*Exercise brief:* Take every line from the data that has the word "none" in it.

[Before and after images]
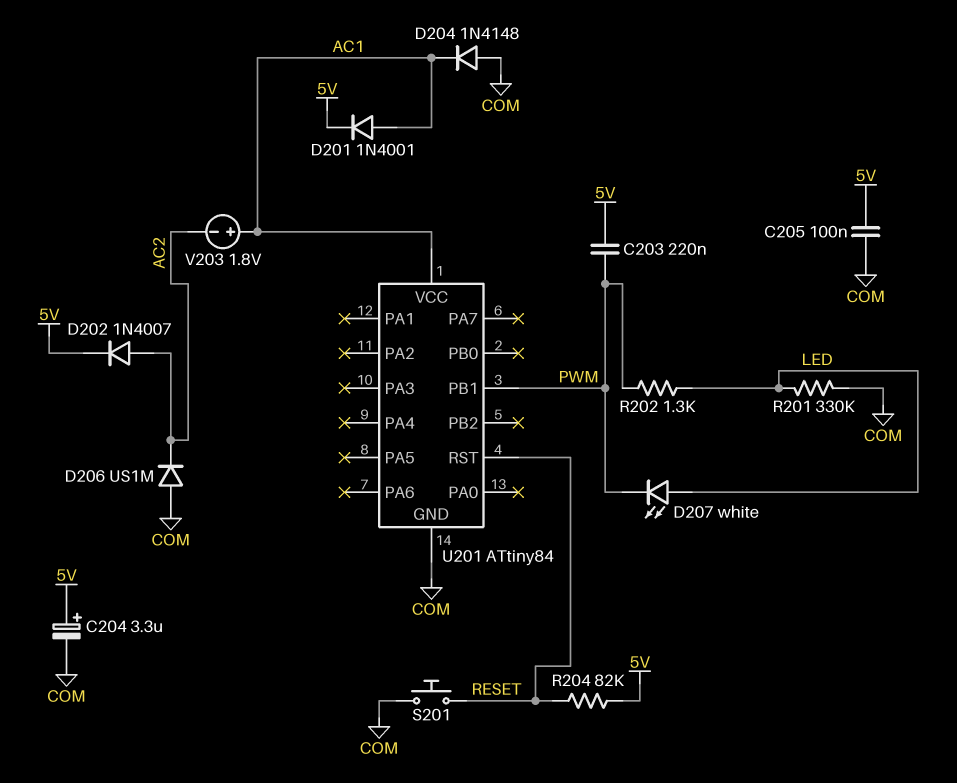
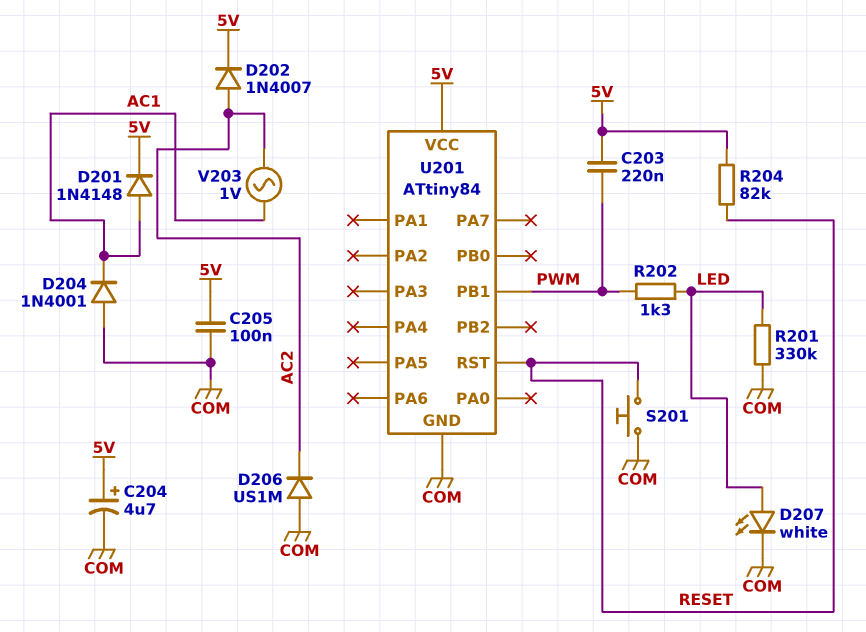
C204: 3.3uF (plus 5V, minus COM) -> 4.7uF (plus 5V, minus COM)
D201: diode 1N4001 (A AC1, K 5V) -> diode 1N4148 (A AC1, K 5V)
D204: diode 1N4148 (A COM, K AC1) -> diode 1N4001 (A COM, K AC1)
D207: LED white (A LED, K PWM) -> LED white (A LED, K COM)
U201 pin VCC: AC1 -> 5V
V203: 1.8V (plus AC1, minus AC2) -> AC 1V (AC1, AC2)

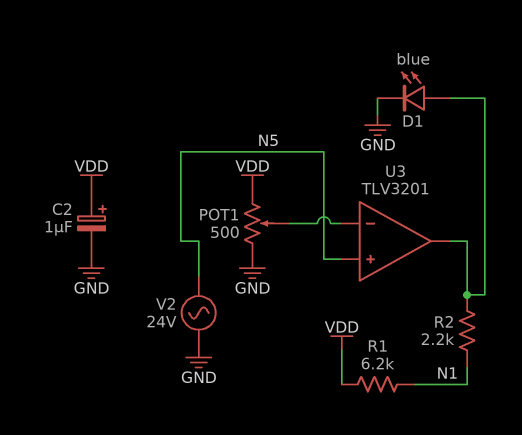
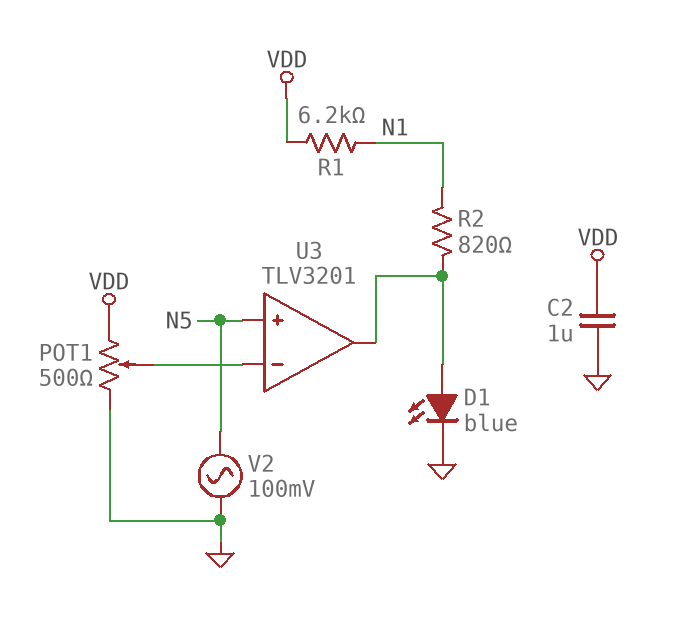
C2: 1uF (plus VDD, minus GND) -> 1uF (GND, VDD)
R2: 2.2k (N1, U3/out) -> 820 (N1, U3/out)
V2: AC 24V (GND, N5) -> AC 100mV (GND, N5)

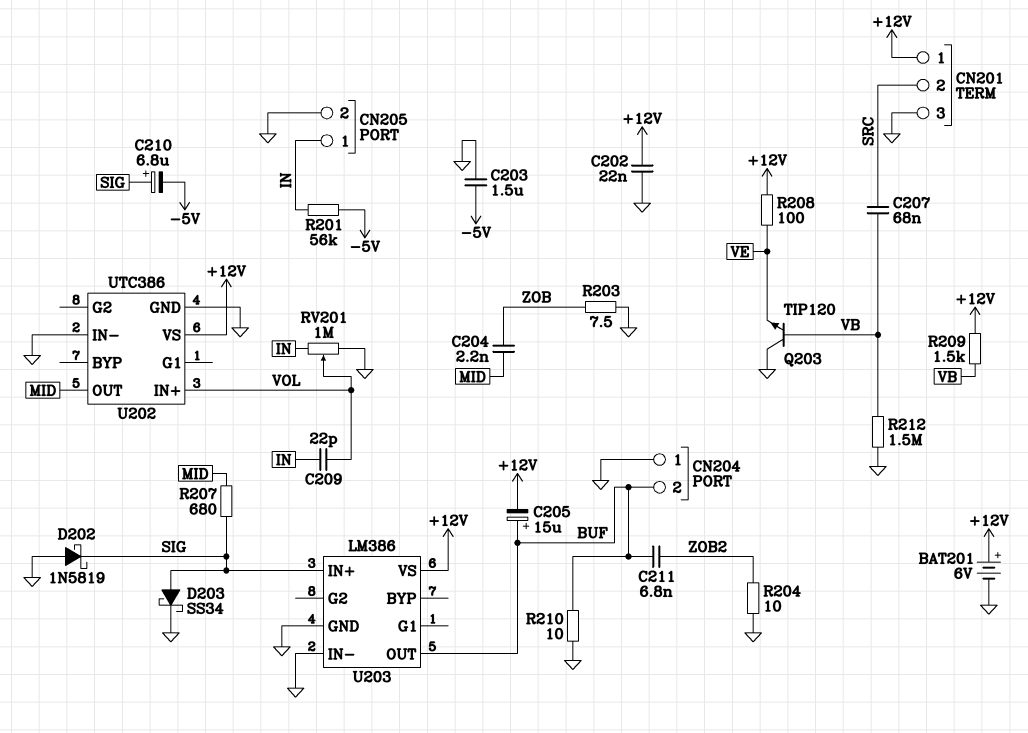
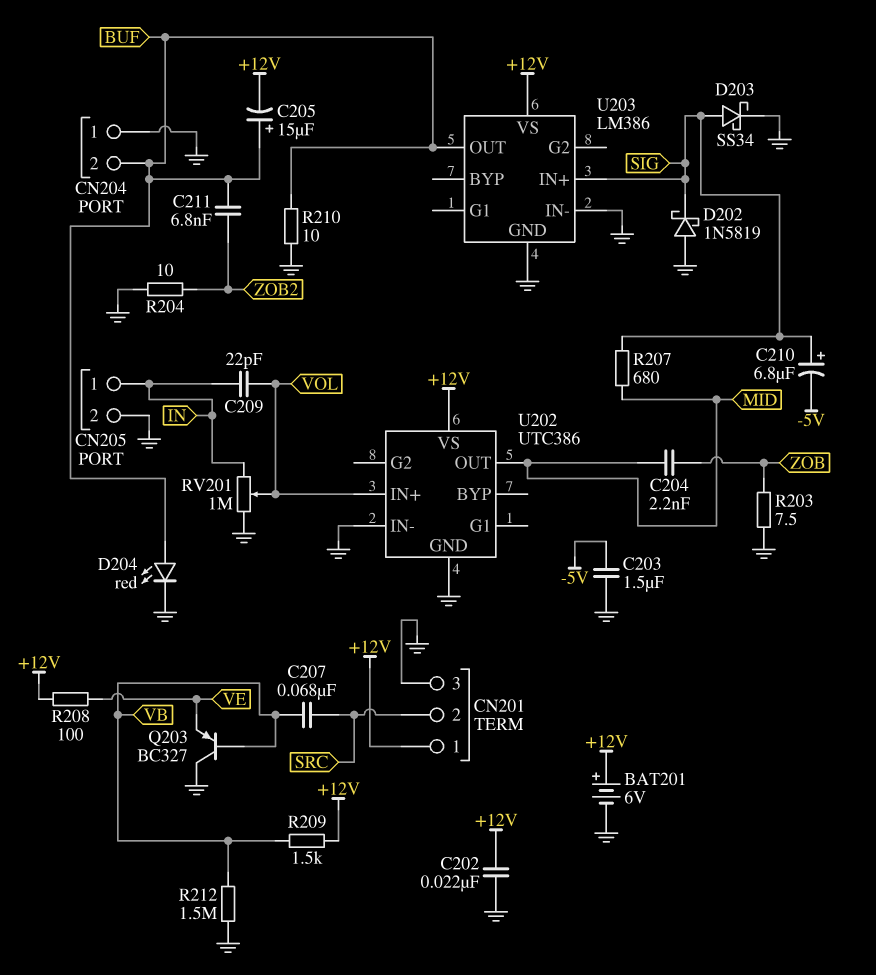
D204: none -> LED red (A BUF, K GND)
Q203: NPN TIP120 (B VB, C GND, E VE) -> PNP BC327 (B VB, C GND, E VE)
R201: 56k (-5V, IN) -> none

*Output below:*
D204: none -> LED red (A BUF, K GND)
R201: 56k (-5V, IN) -> none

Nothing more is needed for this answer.